_Exercise goal_: Tally the lines of the data that include the word "house" and state the total, nothing else.

_Exercise materials_:
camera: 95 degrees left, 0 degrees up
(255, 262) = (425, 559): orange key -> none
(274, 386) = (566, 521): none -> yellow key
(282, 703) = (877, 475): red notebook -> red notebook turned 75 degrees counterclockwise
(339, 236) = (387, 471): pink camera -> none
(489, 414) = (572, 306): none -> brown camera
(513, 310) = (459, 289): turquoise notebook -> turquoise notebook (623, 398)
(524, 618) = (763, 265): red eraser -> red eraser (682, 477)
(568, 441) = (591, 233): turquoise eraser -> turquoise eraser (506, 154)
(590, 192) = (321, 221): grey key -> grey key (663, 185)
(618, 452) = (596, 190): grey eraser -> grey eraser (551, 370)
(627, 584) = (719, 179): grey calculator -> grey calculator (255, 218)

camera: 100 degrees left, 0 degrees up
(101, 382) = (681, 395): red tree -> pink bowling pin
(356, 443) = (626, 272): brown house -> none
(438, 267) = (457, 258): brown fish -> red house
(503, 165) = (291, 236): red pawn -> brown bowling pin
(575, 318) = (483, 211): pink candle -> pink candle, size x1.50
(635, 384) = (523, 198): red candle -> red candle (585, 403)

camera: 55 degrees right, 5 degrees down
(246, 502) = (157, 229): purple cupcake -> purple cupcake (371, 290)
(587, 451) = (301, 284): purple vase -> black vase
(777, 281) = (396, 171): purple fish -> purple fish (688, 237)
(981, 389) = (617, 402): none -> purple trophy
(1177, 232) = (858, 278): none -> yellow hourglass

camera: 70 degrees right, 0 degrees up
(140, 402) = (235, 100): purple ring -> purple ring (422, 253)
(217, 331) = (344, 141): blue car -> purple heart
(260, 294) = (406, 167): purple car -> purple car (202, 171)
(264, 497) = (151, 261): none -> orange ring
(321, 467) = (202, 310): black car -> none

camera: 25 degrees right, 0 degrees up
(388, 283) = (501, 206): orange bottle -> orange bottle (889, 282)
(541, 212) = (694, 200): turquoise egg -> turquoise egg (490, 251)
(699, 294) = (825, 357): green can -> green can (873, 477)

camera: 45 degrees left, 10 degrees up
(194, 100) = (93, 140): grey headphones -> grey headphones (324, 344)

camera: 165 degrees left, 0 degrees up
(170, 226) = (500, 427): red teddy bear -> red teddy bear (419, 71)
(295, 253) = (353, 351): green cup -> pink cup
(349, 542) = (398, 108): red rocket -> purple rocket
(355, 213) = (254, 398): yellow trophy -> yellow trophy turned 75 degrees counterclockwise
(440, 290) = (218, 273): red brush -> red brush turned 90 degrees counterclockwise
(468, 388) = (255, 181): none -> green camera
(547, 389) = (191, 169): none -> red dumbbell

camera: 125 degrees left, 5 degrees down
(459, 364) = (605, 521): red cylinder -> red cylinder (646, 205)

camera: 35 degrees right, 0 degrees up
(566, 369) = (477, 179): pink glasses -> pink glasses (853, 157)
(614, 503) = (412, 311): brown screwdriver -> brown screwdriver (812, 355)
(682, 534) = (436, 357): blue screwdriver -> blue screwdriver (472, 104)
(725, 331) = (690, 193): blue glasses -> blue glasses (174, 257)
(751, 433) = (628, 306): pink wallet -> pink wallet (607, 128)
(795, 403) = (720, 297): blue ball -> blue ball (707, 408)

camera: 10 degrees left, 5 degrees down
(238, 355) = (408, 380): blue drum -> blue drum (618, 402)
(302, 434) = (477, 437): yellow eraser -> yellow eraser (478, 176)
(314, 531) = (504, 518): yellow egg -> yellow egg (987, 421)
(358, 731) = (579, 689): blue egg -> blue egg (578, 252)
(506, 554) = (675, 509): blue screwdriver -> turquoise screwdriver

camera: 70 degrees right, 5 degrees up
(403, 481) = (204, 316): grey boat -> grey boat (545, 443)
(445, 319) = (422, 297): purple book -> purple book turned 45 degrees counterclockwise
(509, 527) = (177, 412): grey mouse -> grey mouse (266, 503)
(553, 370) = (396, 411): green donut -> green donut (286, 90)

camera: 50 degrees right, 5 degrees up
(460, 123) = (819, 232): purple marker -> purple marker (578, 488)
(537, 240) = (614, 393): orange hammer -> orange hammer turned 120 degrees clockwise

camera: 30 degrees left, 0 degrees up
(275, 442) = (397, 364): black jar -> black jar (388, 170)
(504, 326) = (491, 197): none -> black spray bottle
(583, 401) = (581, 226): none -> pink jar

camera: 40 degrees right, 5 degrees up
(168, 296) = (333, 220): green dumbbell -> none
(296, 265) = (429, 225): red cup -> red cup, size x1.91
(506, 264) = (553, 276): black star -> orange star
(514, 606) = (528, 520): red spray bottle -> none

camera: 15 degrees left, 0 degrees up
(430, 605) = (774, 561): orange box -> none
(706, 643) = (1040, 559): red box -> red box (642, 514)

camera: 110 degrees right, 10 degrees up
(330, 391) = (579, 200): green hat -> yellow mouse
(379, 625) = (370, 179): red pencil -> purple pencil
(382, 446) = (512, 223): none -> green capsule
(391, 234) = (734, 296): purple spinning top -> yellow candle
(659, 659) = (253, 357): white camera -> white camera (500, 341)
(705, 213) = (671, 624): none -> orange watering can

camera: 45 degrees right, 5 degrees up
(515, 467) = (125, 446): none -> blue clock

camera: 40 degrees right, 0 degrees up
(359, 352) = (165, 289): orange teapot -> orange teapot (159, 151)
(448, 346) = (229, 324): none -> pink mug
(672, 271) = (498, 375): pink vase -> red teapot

_Task answer_: 2